### [What the task asks]
Write out exactly the lines of the entries below from the one holding "U1: PIC12F629 -> PIC12F675" to the one holding "POT103: 500k (DGND, MIC, wiper VOL) -> none", inclusive, and leave out all other lines.

### [Data in this exercise]
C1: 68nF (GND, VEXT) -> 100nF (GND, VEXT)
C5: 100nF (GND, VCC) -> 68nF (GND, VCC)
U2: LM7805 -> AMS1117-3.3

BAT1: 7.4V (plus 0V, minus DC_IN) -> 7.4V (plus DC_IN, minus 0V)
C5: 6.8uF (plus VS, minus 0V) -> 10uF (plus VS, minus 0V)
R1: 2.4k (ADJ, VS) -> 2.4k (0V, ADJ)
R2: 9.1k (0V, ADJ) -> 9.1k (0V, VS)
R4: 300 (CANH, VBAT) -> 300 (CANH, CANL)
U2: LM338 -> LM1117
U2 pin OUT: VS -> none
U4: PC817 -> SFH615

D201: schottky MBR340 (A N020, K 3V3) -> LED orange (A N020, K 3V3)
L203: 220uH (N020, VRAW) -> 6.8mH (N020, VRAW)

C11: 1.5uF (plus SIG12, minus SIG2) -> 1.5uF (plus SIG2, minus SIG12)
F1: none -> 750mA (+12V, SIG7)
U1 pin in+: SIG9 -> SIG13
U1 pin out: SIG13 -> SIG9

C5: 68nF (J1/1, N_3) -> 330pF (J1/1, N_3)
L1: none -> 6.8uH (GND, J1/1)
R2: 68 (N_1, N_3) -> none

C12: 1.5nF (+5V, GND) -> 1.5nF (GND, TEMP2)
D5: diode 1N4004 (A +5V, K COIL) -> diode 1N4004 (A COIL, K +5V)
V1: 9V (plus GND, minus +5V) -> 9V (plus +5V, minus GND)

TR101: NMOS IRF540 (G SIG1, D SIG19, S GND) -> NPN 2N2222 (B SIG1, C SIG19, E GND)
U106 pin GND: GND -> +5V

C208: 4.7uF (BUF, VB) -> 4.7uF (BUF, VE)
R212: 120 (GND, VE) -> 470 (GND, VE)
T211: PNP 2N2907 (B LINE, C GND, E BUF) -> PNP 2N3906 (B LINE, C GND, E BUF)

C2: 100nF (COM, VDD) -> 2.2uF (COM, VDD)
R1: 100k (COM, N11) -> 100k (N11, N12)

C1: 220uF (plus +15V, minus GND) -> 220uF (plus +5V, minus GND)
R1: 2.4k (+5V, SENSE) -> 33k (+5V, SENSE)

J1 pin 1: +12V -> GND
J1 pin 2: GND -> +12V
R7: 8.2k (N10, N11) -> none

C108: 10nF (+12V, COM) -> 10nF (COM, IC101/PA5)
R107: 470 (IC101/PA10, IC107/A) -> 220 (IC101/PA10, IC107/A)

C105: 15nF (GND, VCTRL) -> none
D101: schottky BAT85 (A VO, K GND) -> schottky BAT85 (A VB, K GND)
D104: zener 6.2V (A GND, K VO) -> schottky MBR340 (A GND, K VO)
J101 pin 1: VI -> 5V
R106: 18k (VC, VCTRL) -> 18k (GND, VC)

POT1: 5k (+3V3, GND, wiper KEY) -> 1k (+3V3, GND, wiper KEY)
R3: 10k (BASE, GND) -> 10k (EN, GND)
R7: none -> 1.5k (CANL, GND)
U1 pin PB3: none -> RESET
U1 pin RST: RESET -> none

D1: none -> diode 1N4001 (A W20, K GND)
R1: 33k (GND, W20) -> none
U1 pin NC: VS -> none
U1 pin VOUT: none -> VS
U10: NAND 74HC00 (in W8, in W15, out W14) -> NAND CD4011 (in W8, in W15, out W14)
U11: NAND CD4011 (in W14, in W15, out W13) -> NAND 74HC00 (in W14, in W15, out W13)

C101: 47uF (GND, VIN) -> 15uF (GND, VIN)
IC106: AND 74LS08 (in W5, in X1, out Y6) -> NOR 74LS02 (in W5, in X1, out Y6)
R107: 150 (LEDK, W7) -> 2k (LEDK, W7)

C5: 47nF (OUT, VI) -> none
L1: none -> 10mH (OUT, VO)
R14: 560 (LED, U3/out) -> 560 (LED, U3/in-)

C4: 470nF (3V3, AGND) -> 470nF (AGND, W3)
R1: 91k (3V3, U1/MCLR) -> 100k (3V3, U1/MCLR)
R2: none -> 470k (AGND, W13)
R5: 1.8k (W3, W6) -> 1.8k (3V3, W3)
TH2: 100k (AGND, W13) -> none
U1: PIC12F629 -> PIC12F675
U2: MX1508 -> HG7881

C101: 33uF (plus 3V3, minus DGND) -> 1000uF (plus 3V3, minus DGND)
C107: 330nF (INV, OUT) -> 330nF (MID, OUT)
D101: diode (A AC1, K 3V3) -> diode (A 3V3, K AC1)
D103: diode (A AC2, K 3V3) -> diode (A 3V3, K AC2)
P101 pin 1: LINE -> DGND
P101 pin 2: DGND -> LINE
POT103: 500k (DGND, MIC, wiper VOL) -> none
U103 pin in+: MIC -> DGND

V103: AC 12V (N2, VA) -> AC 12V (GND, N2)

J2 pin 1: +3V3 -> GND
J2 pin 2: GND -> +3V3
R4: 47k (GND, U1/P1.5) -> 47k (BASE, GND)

### [Solved problem]
U1: PIC12F629 -> PIC12F675
U2: MX1508 -> HG7881

C101: 33uF (plus 3V3, minus DGND) -> 1000uF (plus 3V3, minus DGND)
C107: 330nF (INV, OUT) -> 330nF (MID, OUT)
D101: diode (A AC1, K 3V3) -> diode (A 3V3, K AC1)
D103: diode (A AC2, K 3V3) -> diode (A 3V3, K AC2)
P101 pin 1: LINE -> DGND
P101 pin 2: DGND -> LINE
POT103: 500k (DGND, MIC, wiper VOL) -> none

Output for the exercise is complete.